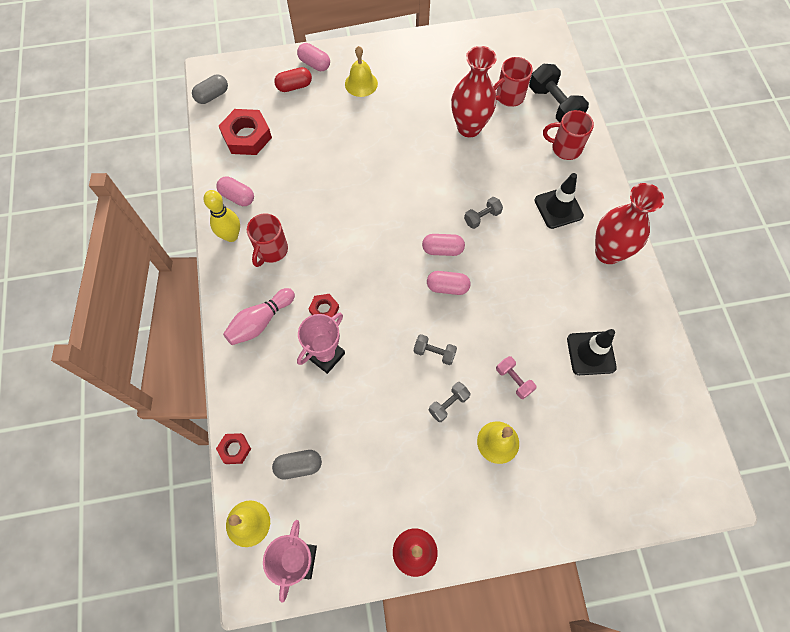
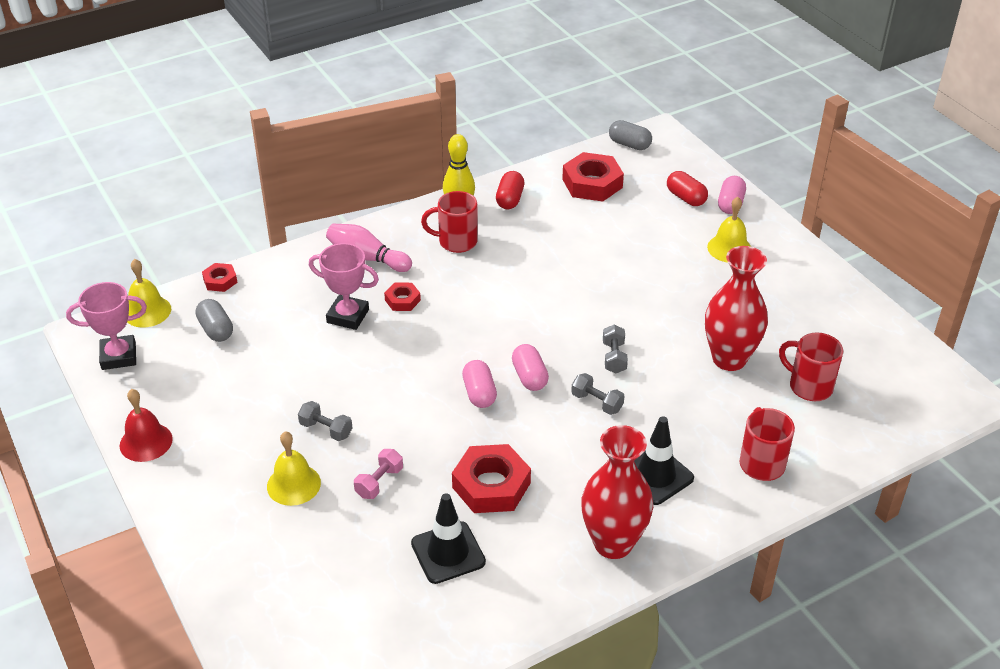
camera: 70 degrees right, 25 degrees down
(237, 197) = (510, 199): pink capsule -> red capsule
(434, 352) = (387, 402): grey dumbbell -> grey dumbbell (614, 357)
(538, 307) = (491, 485): none -> red nut
(554, 105) = (829, 437): black dumbbell -> none

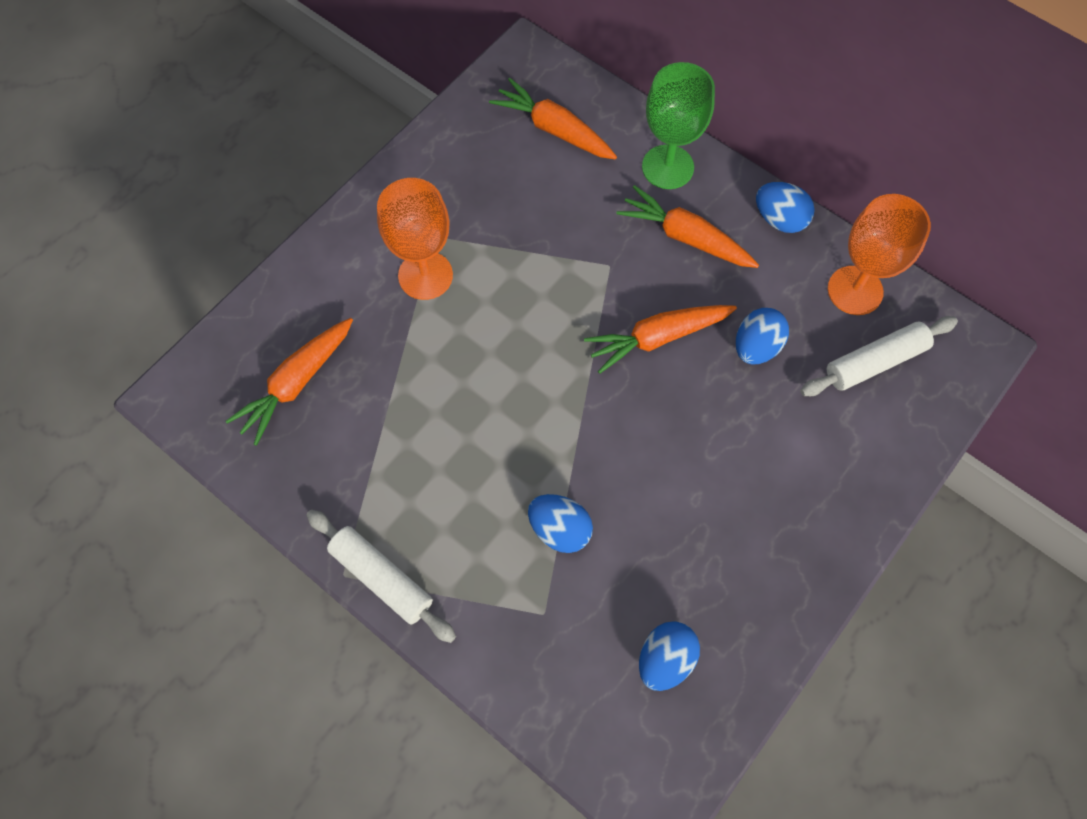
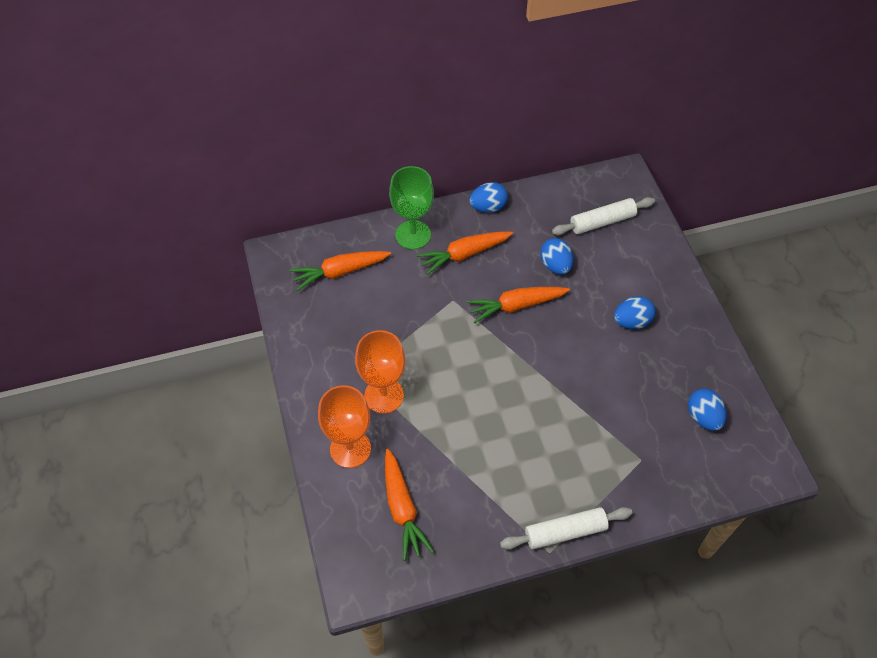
camera: 55 degrees left, 10 degrees down
(559, 529) = (597, 422): blue egg -> blue egg (632, 321)
(657, 338) = (516, 306): orange carrot -> orange carrot turned 60 degrees clockwise
(855, 290) = (555, 203): orange goblet -> orange goblet (350, 449)
(875, 362) = (602, 222): white rolling pin -> white rolling pin turned 60 degrees clockwise

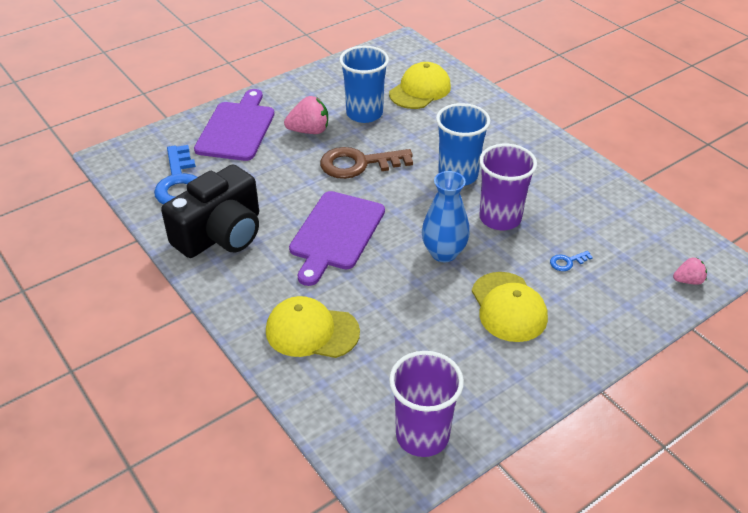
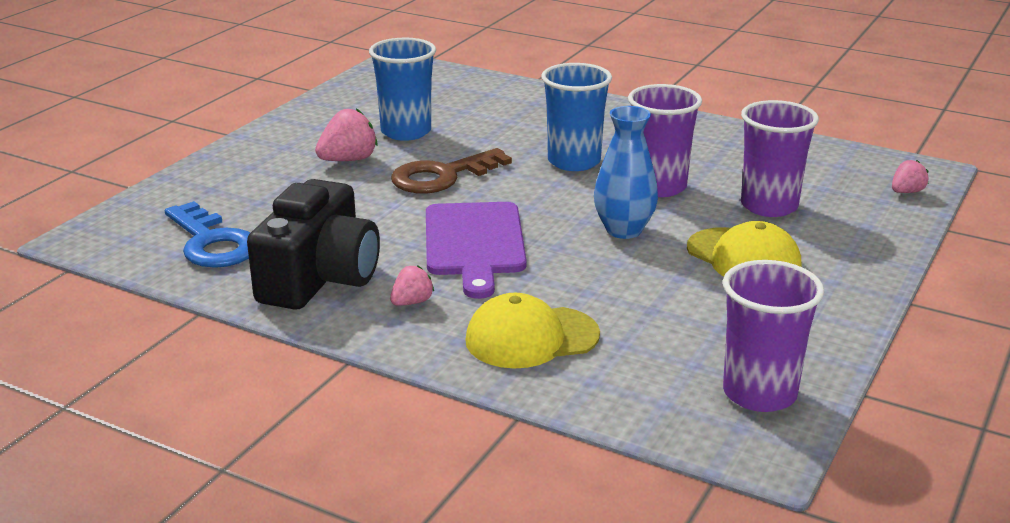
camera: 25 degrees left, 15 degrees down
(237, 128) = (246, 176): purple cutting board -> none
(260, 274) = (412, 302): none -> pink strawberry
(420, 90) = (456, 99): yellow cap -> none
(567, 262) = (769, 206): blue key -> purple cup

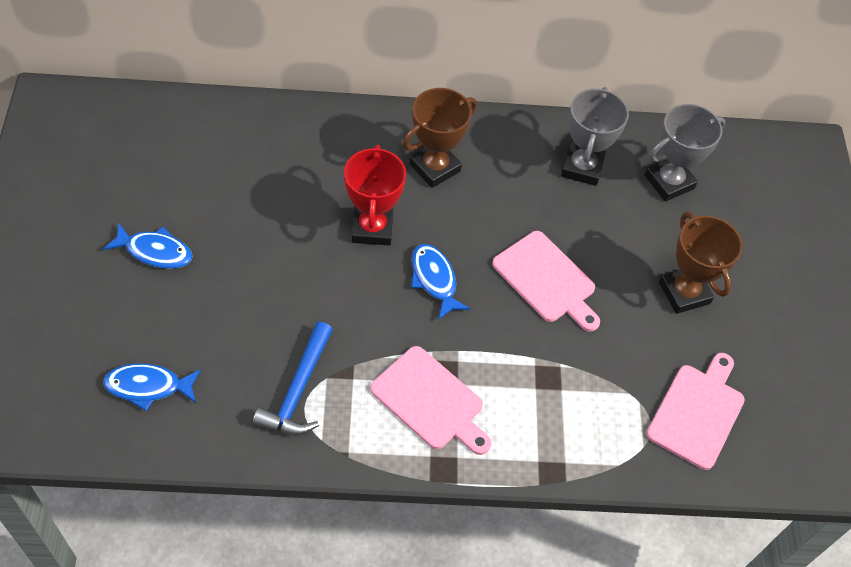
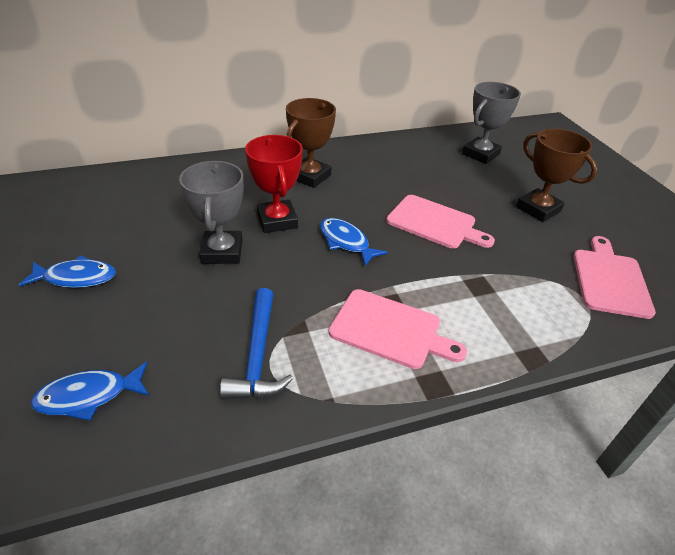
camera: 15 degrees left, 15 degrees down
(581, 167) = (417, 157): grey trophy -> grey trophy (222, 252)

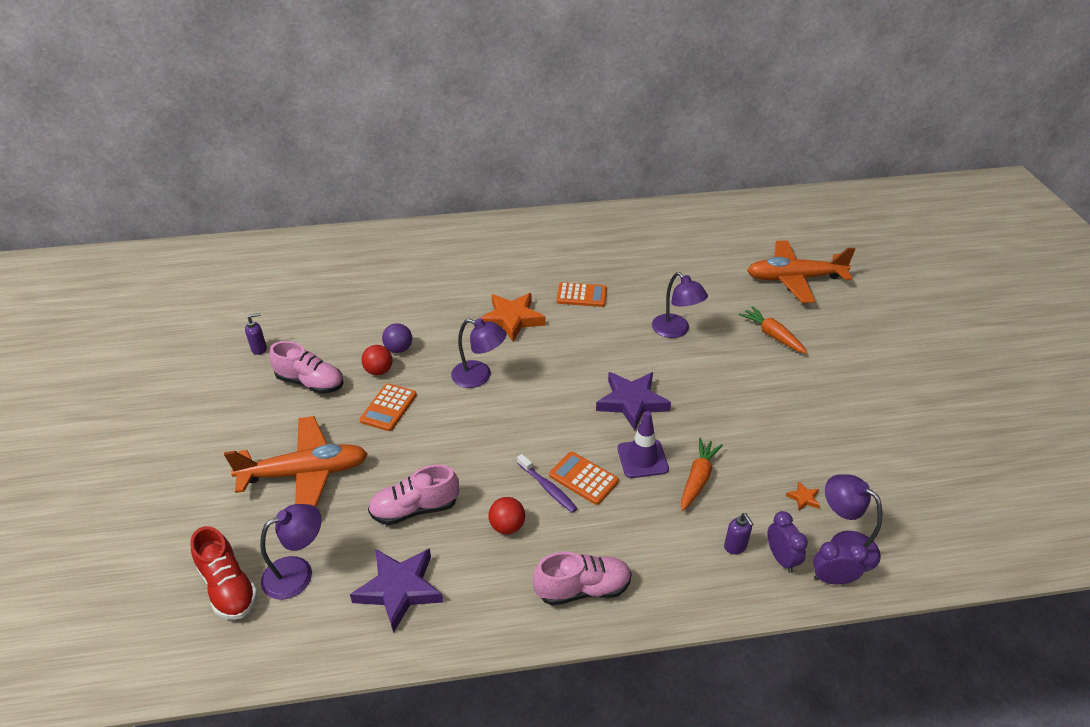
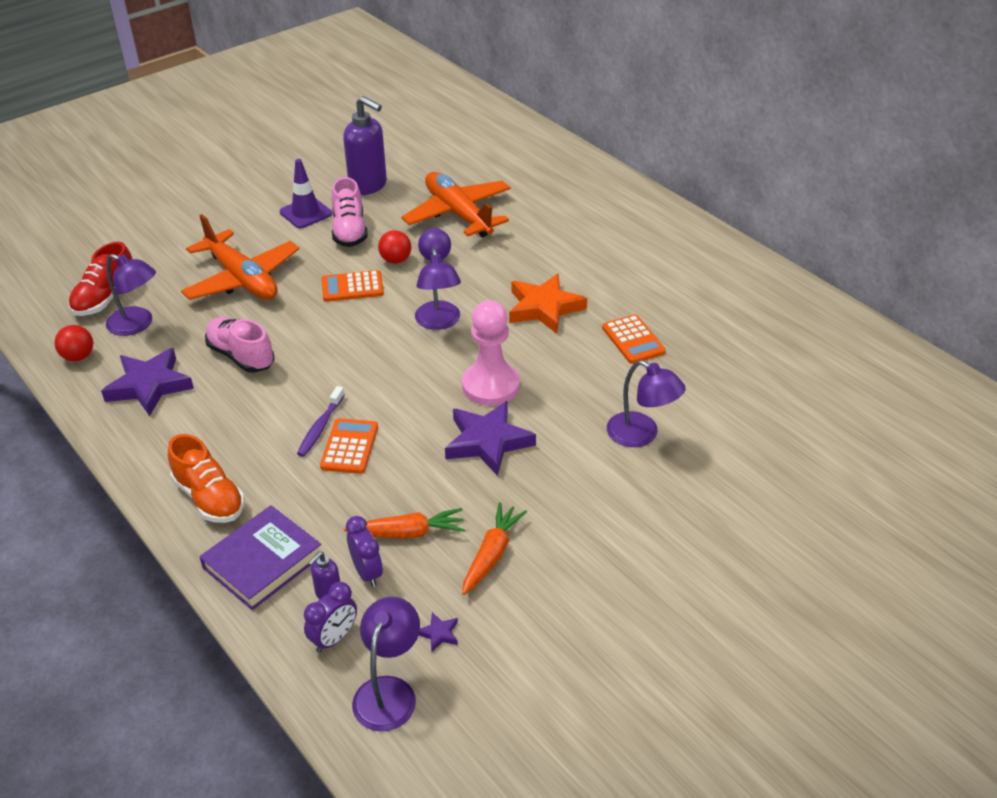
camera: 60 degrees right, 0 degrees up
(259, 349) = (368, 186): purple soap dispenser -> purple soap dispenser, size x2.18
(507, 526) = (256, 420): red ball -> red ball (78, 356)
(574, 378) = (491, 386): none -> pink pawn
(583, 589) = (209, 498): pink shoe -> orange shoe
(642, 459) = (407, 480): purple traffic cone -> purple traffic cone (306, 213)
(676, 331) = (641, 435): purple lamp -> purple lamp turned 75 degrees counterclockwise
(679, 576) = (263, 562): none -> purple book
(772, 335) = (714, 523): orange carrot -> orange carrot (492, 554)
(794, 279) = (860, 511): orange plane -> orange plane (458, 214)
(803, 498) = (439, 634): orange star -> purple star
(832, 579) = (329, 693): purple clock -> purple clock (367, 572)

- **Required action**
Print each line, starting with the one that contains "(574, 378) = (491, 386): none -> pink pawn" and ending with the last line of the data, exactly as it stands and with no other lines.

- **Written reply**
(574, 378) = (491, 386): none -> pink pawn
(583, 589) = (209, 498): pink shoe -> orange shoe
(642, 459) = (407, 480): purple traffic cone -> purple traffic cone (306, 213)
(676, 331) = (641, 435): purple lamp -> purple lamp turned 75 degrees counterclockwise
(679, 576) = (263, 562): none -> purple book
(772, 335) = (714, 523): orange carrot -> orange carrot (492, 554)
(794, 279) = (860, 511): orange plane -> orange plane (458, 214)
(803, 498) = (439, 634): orange star -> purple star
(832, 579) = (329, 693): purple clock -> purple clock (367, 572)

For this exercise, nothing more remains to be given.